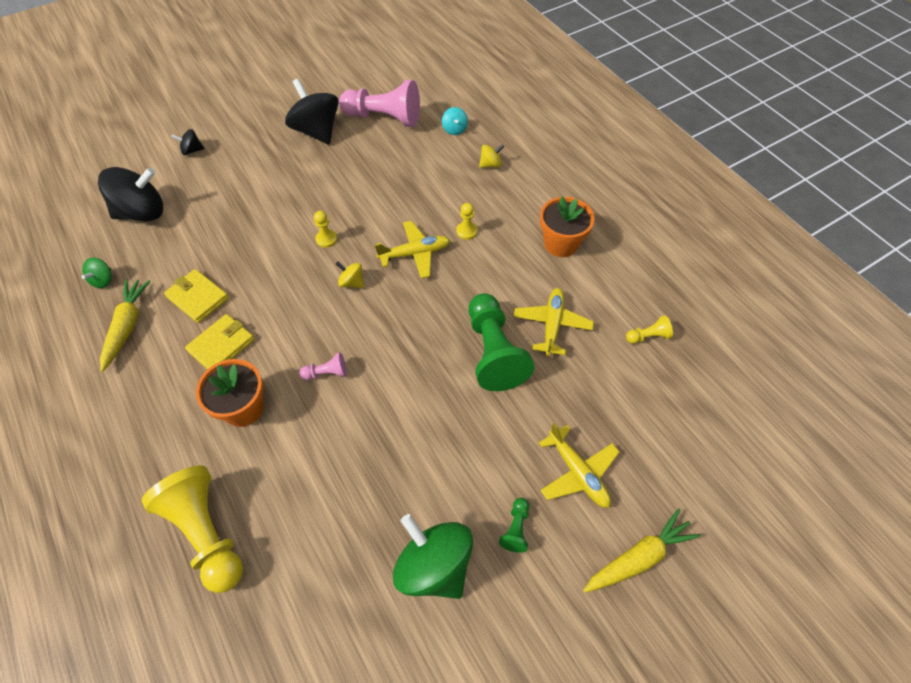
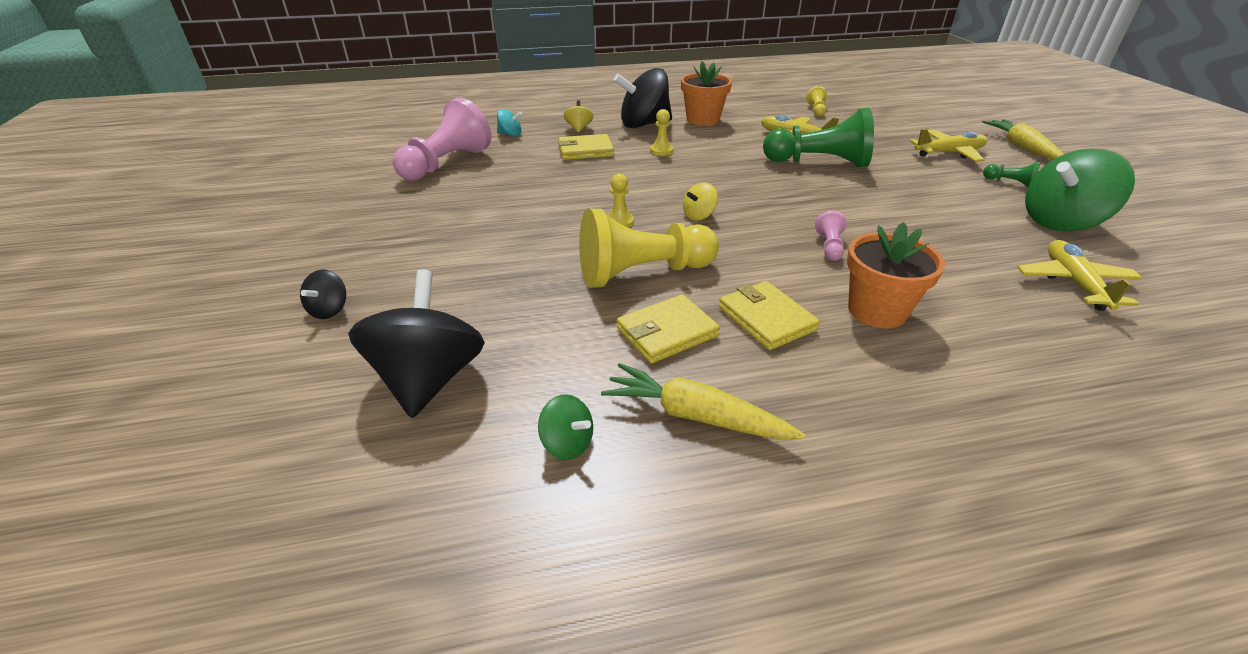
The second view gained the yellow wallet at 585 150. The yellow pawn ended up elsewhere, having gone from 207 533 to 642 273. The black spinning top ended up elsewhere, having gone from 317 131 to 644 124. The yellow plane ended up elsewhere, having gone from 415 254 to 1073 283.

━━━

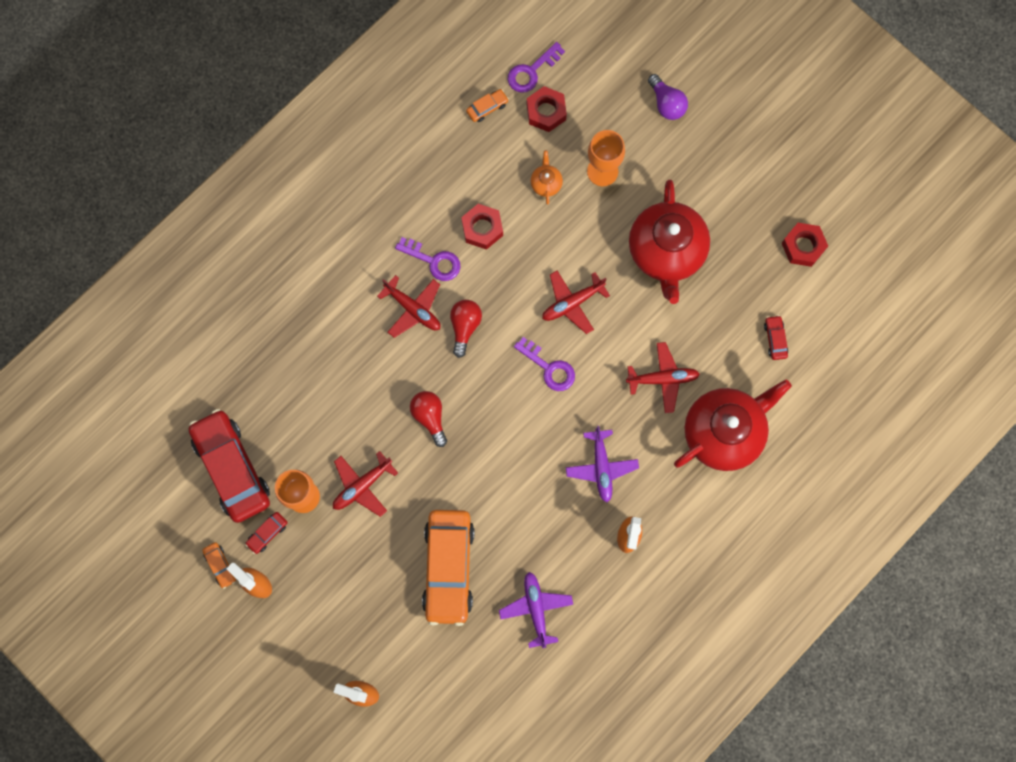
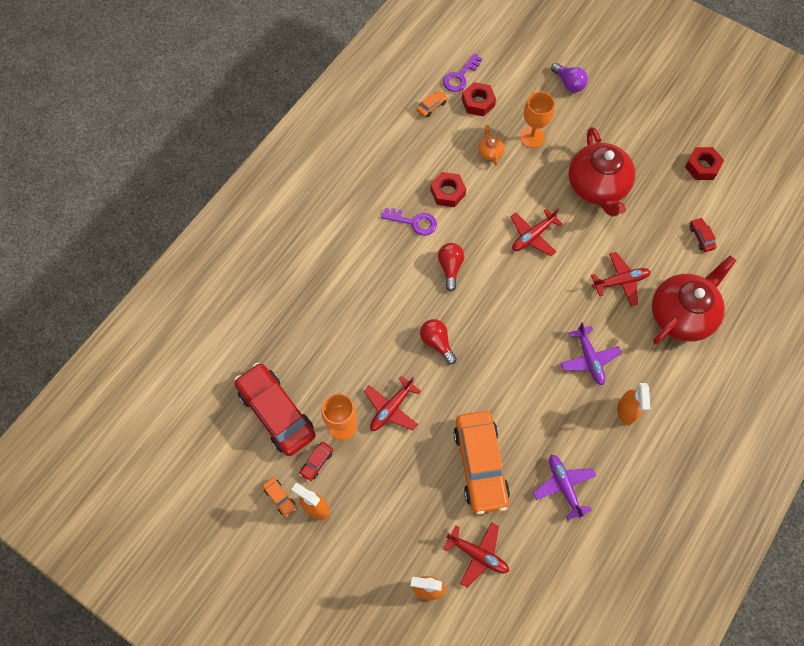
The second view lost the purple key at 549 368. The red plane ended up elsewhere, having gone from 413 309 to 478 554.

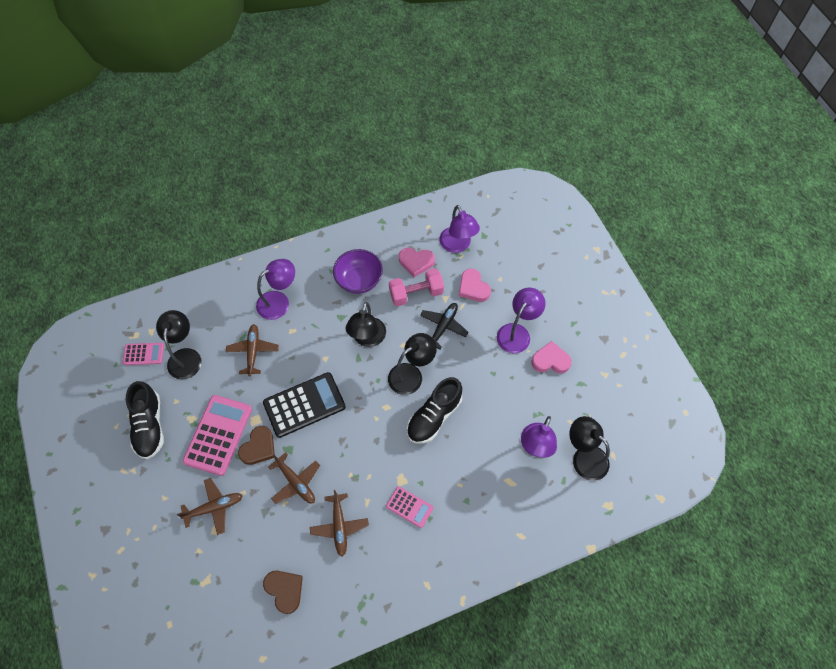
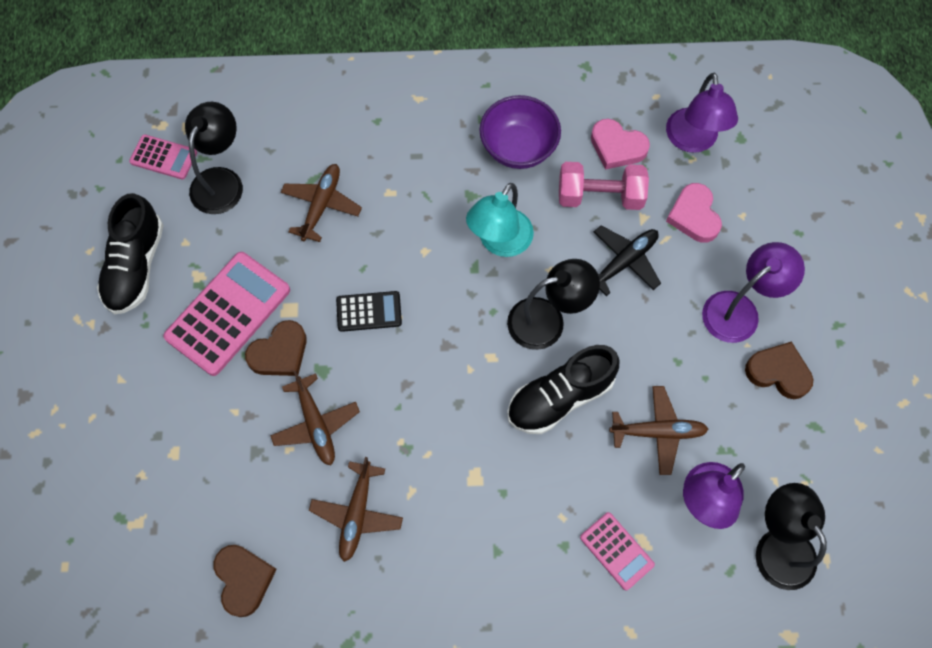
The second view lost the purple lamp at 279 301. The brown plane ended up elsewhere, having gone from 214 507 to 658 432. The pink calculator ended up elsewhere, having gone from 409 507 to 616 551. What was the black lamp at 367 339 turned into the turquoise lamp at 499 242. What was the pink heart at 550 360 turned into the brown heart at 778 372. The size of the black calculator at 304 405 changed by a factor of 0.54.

━━━

Every line above that holds the word "purple" needs to be copied.

The second view lost the purple key at 549 368. The red plane ended up elsewhere, having gone from 413 309 to 478 554.
The second view lost the purple lamp at 279 301. The brown plane ended up elsewhere, having gone from 214 507 to 658 432. The pink calculator ended up elsewhere, having gone from 409 507 to 616 551. What was the black lamp at 367 339 turned into the turquoise lamp at 499 242. What was the pink heart at 550 360 turned into the brown heart at 778 372. The size of the black calculator at 304 405 changed by a factor of 0.54.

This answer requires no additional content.